— EXERCISE —
Exactly the lines from the start of the data through the line containing "pink toothbrush [487,302,590,386] -> none" should be output, with both ends kept and nothing added.

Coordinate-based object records
....................
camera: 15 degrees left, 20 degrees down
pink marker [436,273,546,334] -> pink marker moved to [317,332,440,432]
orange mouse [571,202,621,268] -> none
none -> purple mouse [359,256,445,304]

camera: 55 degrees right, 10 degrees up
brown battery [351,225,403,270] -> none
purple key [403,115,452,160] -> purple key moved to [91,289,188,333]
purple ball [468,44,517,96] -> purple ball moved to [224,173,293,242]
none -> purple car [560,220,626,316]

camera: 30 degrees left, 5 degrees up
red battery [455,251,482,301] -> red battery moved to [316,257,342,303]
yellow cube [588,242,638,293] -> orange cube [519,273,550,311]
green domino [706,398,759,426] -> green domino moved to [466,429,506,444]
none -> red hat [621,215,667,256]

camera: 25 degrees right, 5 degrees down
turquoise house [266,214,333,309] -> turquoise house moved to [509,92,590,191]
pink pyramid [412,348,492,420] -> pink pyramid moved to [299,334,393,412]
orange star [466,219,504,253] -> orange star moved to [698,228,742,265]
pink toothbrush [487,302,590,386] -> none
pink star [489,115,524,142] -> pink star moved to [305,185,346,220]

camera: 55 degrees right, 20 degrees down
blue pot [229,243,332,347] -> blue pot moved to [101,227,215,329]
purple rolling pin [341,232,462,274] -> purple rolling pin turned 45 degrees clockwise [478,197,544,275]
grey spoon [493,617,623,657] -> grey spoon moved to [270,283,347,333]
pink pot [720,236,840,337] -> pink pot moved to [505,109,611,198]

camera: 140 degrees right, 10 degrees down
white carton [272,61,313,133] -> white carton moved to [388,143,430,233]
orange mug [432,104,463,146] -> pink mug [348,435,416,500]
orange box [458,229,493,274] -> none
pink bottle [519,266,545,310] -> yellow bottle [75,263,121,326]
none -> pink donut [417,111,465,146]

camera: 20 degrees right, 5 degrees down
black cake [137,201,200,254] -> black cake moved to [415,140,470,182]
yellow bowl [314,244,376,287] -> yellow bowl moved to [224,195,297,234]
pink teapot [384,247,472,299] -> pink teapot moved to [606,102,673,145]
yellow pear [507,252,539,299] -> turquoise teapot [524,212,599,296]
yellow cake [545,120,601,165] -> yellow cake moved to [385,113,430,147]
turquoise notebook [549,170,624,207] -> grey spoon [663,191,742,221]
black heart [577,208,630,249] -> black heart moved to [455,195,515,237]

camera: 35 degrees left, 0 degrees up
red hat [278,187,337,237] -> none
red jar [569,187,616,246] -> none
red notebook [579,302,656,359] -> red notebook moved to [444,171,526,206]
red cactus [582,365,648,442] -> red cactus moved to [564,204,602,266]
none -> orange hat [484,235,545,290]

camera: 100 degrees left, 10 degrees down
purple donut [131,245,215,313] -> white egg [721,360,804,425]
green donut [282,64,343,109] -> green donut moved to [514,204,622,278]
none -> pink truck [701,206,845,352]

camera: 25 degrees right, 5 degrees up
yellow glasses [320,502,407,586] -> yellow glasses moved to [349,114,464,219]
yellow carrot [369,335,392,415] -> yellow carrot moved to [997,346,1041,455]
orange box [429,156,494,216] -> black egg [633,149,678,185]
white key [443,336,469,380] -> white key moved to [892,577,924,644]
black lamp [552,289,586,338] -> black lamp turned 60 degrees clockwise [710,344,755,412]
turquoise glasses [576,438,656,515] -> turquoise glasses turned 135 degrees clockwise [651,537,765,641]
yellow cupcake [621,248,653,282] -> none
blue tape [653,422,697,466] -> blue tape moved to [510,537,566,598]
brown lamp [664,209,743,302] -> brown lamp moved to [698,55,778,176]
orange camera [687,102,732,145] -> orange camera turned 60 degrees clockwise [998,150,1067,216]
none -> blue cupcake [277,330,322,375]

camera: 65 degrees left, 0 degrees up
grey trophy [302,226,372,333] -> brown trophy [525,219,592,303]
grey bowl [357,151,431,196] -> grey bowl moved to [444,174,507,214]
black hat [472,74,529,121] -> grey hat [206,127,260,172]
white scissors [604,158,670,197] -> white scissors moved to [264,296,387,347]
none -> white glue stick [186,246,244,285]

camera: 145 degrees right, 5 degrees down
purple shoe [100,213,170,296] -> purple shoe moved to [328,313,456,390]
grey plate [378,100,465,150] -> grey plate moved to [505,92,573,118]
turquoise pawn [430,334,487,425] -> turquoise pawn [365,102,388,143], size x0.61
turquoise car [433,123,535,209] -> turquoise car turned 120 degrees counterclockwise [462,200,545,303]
....................
— SOLUTION TO THIS PROBLEM —
camera: 15 degrees left, 20 degrees down
pink marker [436,273,546,334] -> pink marker moved to [317,332,440,432]
orange mouse [571,202,621,268] -> none
none -> purple mouse [359,256,445,304]

camera: 55 degrees right, 10 degrees up
brown battery [351,225,403,270] -> none
purple key [403,115,452,160] -> purple key moved to [91,289,188,333]
purple ball [468,44,517,96] -> purple ball moved to [224,173,293,242]
none -> purple car [560,220,626,316]

camera: 30 degrees left, 5 degrees up
red battery [455,251,482,301] -> red battery moved to [316,257,342,303]
yellow cube [588,242,638,293] -> orange cube [519,273,550,311]
green domino [706,398,759,426] -> green domino moved to [466,429,506,444]
none -> red hat [621,215,667,256]

camera: 25 degrees right, 5 degrees down
turquoise house [266,214,333,309] -> turquoise house moved to [509,92,590,191]
pink pyramid [412,348,492,420] -> pink pyramid moved to [299,334,393,412]
orange star [466,219,504,253] -> orange star moved to [698,228,742,265]
pink toothbrush [487,302,590,386] -> none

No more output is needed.